** Start of Provided data **
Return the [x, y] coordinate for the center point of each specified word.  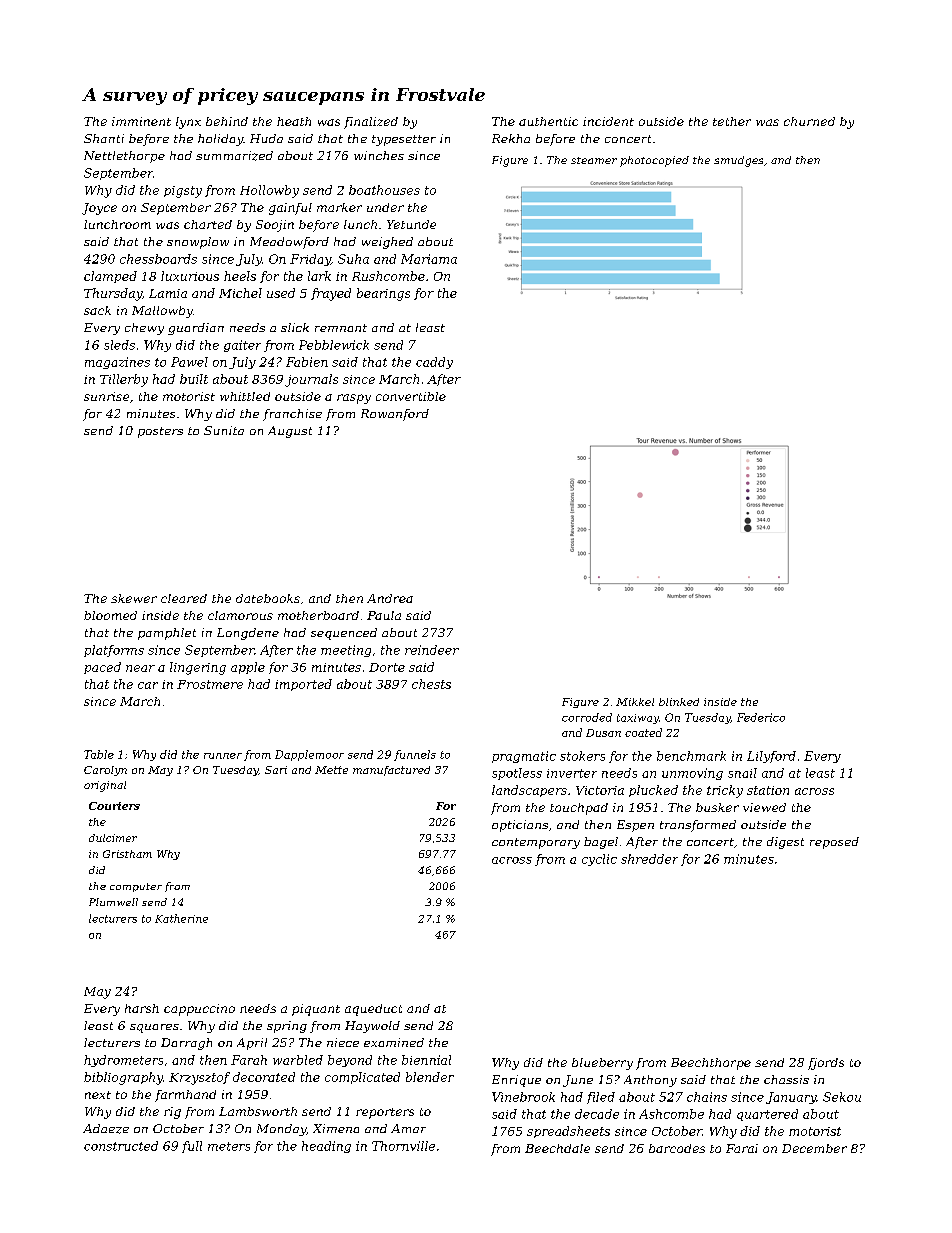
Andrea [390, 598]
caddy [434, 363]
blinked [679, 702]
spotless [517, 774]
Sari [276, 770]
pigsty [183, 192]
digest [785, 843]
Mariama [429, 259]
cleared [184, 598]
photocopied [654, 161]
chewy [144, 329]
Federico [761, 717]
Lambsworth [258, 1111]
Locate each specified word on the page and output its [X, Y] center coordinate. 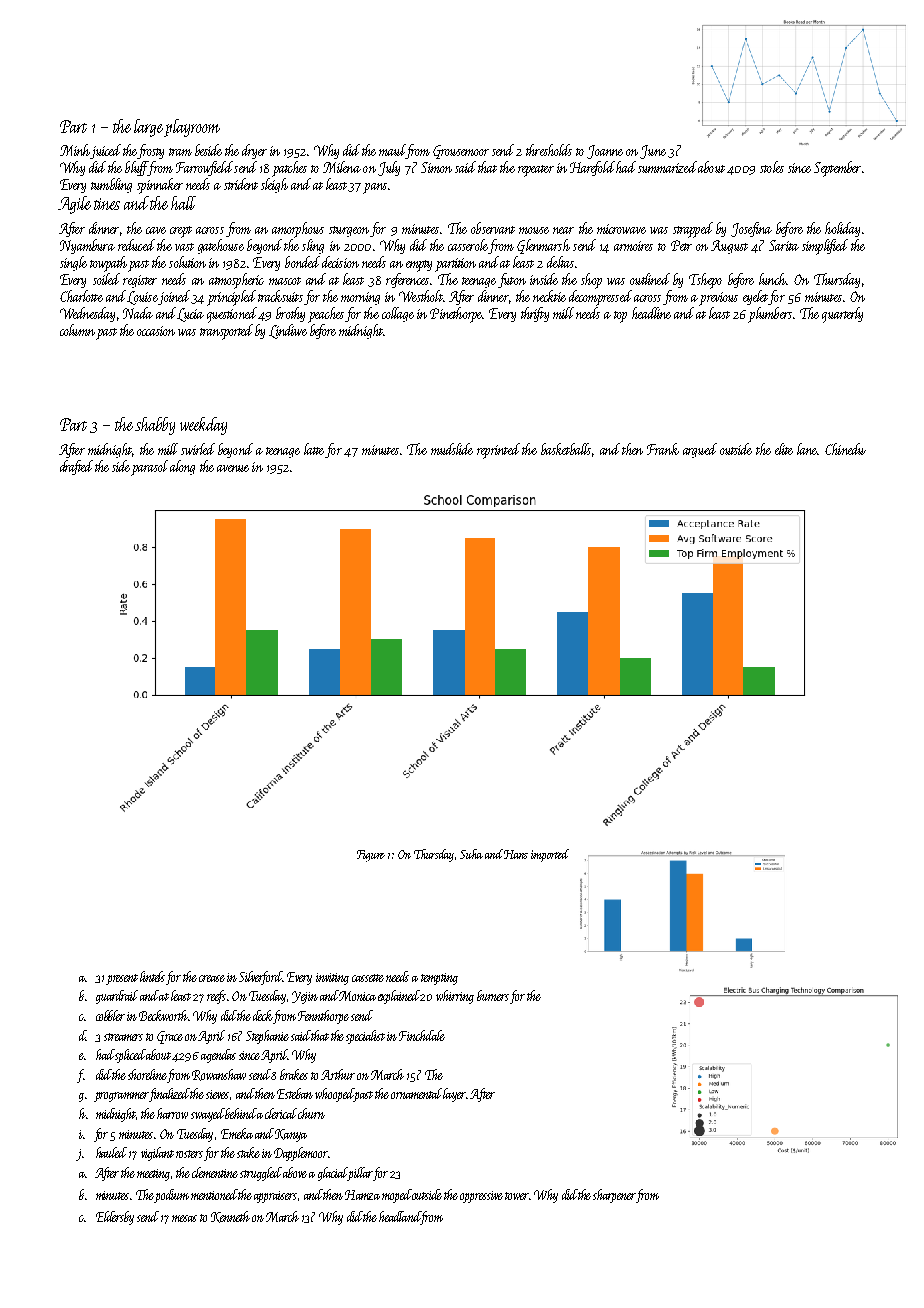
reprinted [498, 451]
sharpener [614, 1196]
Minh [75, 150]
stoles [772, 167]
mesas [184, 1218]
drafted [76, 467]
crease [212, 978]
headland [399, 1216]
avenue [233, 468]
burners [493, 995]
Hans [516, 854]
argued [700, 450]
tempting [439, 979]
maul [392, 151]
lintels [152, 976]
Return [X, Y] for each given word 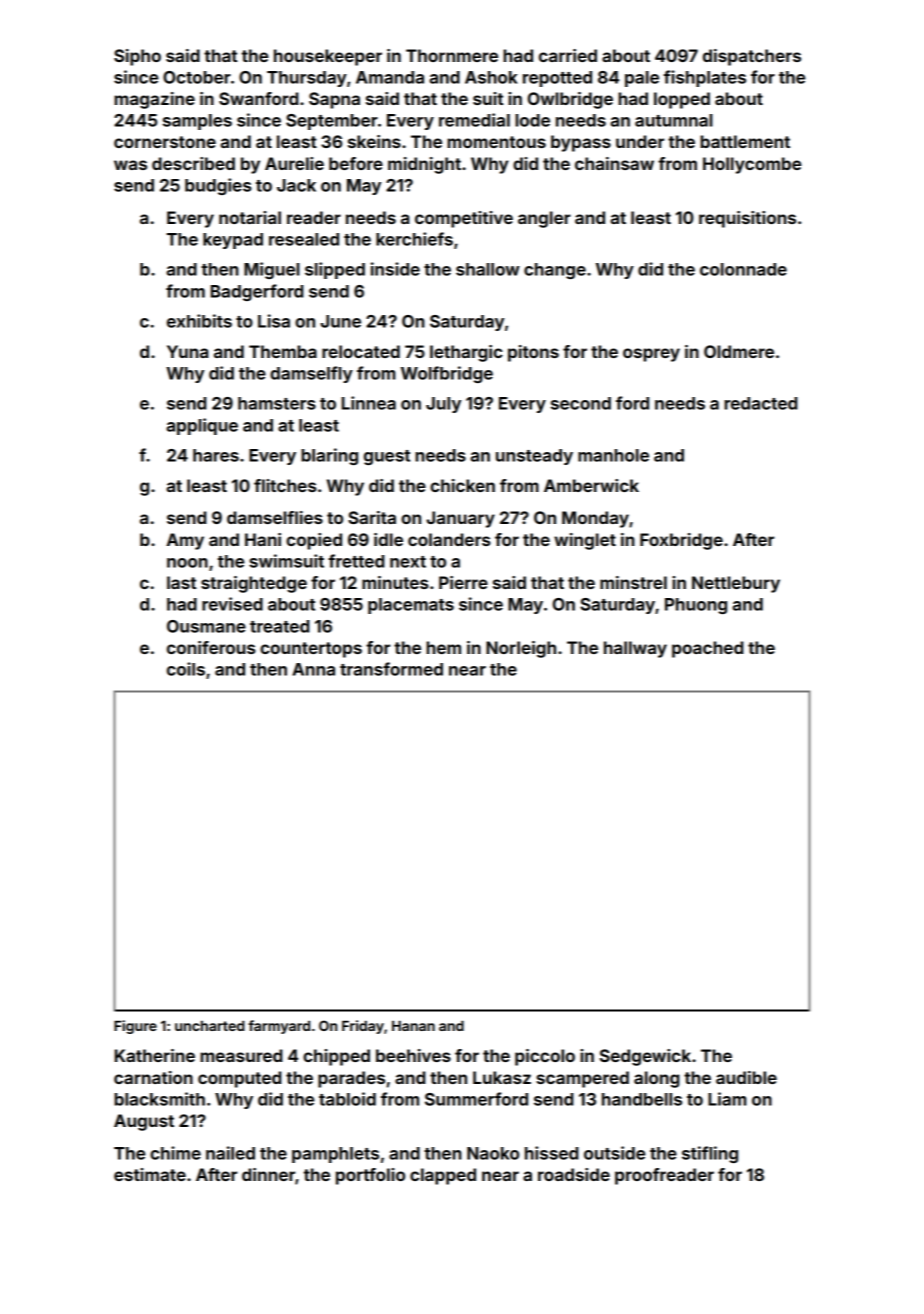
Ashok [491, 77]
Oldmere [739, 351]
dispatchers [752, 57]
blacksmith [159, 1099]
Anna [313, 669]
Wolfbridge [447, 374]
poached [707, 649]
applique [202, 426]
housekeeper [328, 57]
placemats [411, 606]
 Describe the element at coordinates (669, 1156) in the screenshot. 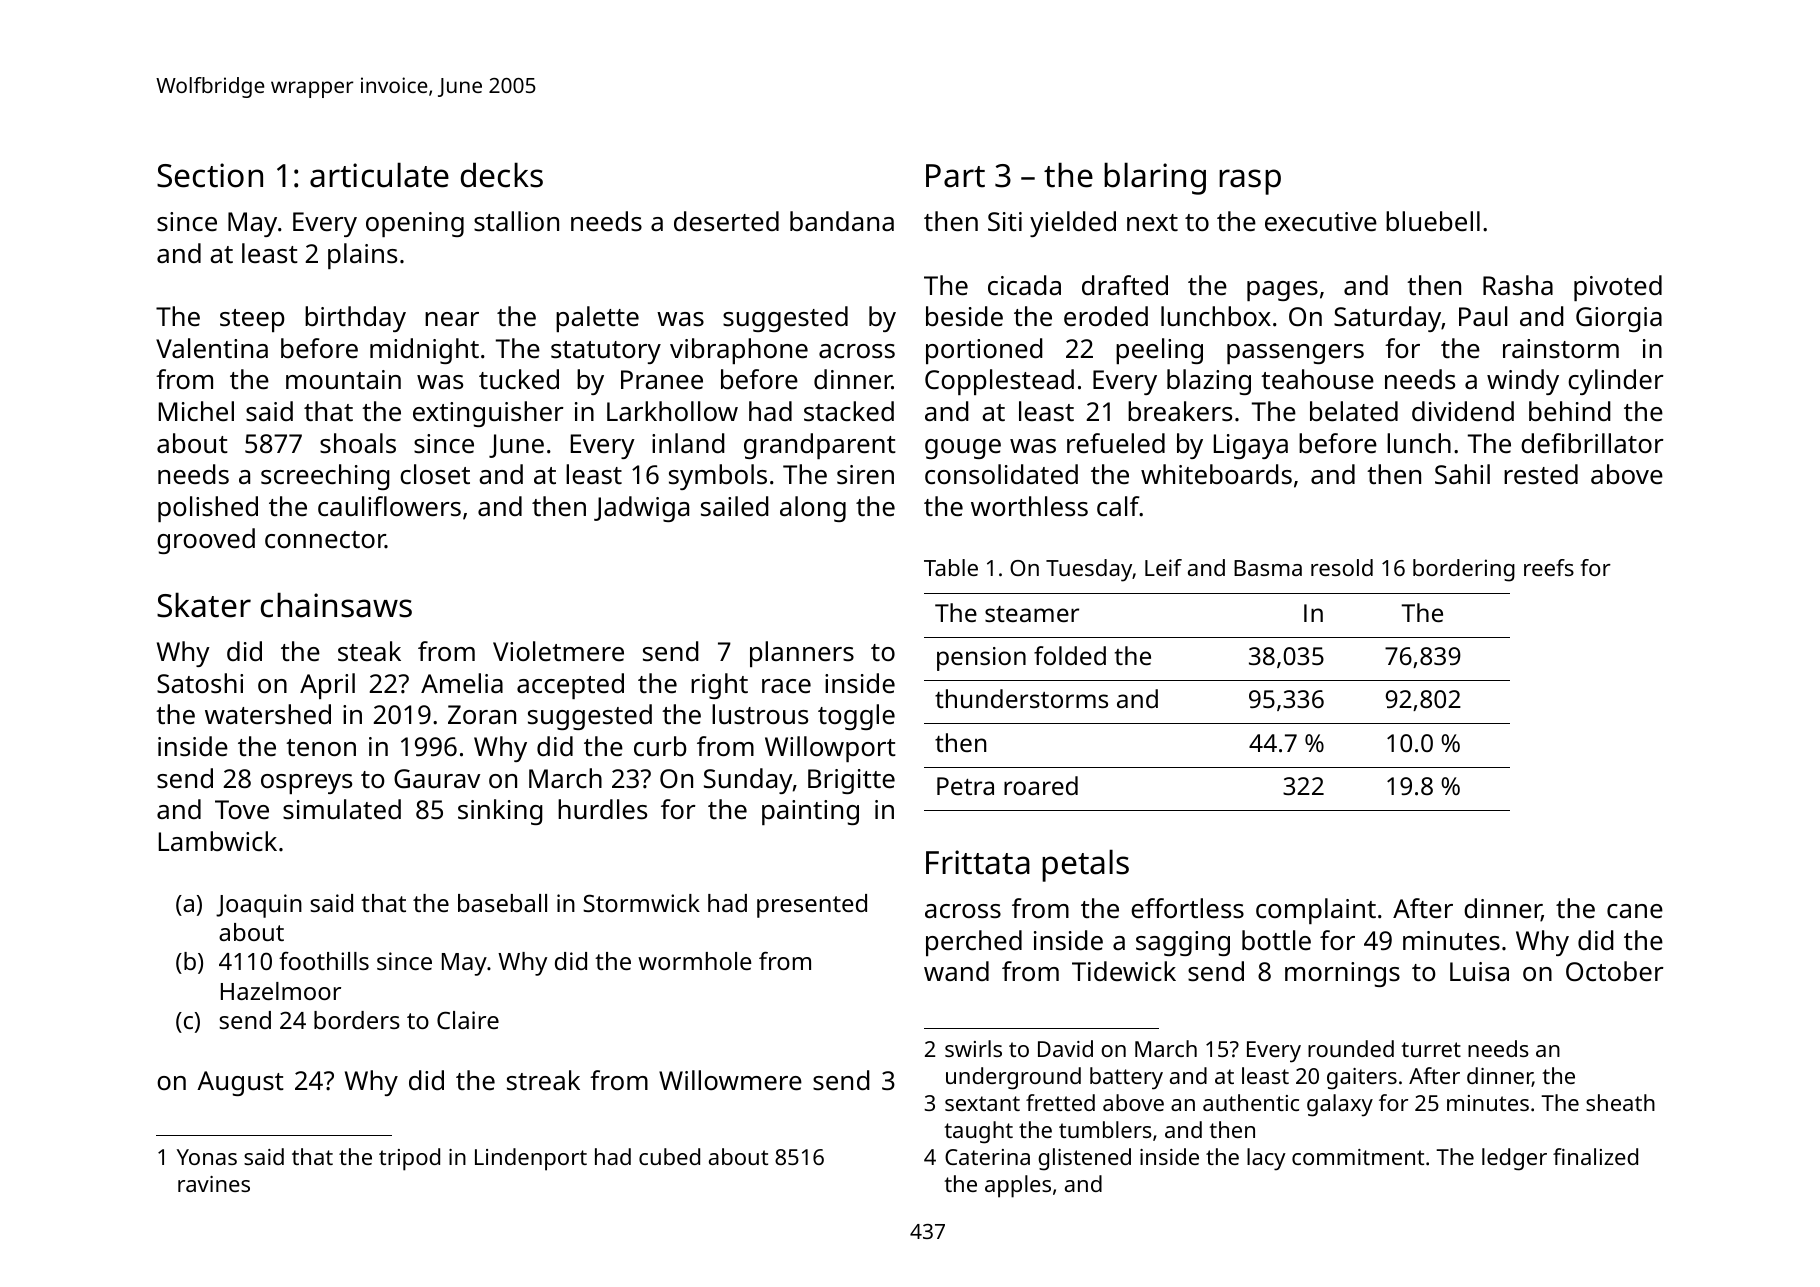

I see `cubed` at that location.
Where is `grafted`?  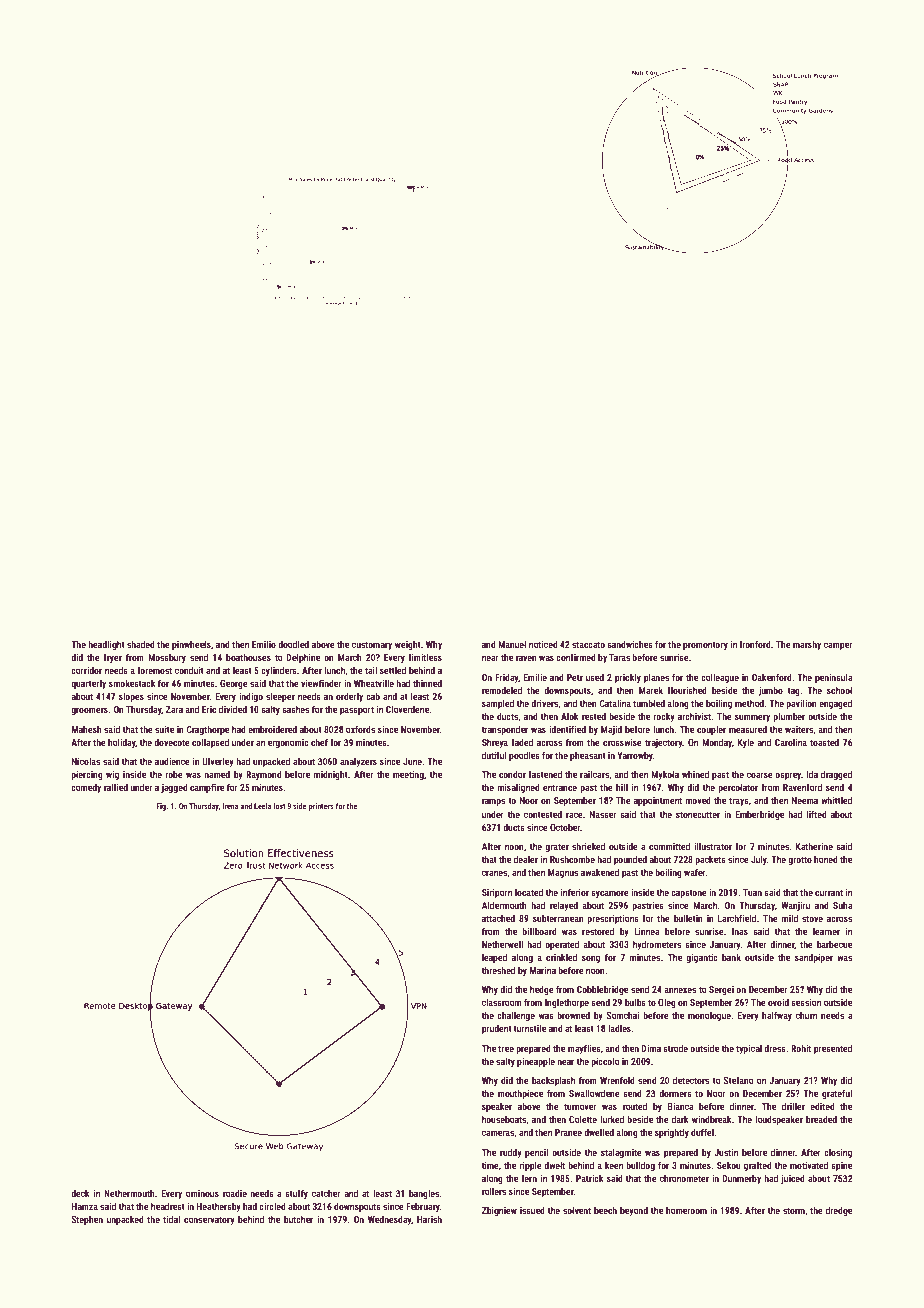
** End of Provided data **
__Brief__.
Rewrite every line of the records above as a Markdown table with the columns Row and Line, numbering each line in order and skipping blank lines. Leave out the pictures.

__Right answer__.
| Row | Line |
|---|---|
| 1 | Return the [x, y] coordinate for the center point of each specified word.   |
| 2 | Andrea [390, 598] |
| 3 | caddy [434, 363] |
| 4 | blinked [679, 702] |
| 5 | spotless [517, 774] |
| 6 | Sari [276, 770] |
| 7 | pigsty [183, 192] |
| 8 | digest [785, 843] |
| 9 | Mariama [429, 259] |
| 10 | cleared [184, 598] |
| 11 | photocopied [654, 161] |
| 12 | chewy [144, 329] |
| 13 | Federico [761, 717] |
| 14 | Lambsworth [258, 1111] |
| 15 | Locate each specified word on the page and output its [X, Y] center coordinate.  |
| 16 | reprinted [498, 451] |
| 17 | sharpener [614, 1196] |
| 18 | Minh [75, 150] |
| 19 | stoles [772, 167] |
| 20 | mesas [184, 1218] |
| 21 | drafted [76, 467] |
| 22 | crease [212, 978] |
| 23 | headland [399, 1216] |
| 24 | avenue [233, 468] |
| 25 | burners [493, 995] |
| 26 | Hans [516, 854] |
| 27 | argued [700, 450] |
| 28 | tempting [439, 979] |
| 29 | maul [392, 151] |
| 30 | lintels [152, 976] |
| 31 | Return [X, Y] for each given word  |
| 32 | Ashok [491, 77] |
| 33 | Oldmere [739, 351] |
| 34 | dispatchers [752, 57] |
| 35 | blacksmith [159, 1099] |
| 36 | Anna [313, 669] |
| 37 | Wolfbridge [447, 374] |
| 38 | poached [707, 649] |
| 39 | applique [202, 426] |
| 40 | housekeeper [328, 57] |
| 41 | placemats [411, 606] |
| 42 |  Describe the element at coordinates (669, 1156) in the screenshot.  |
| 43 | I see `cubed` at that location. |
| 44 | Where is `grafted`?   |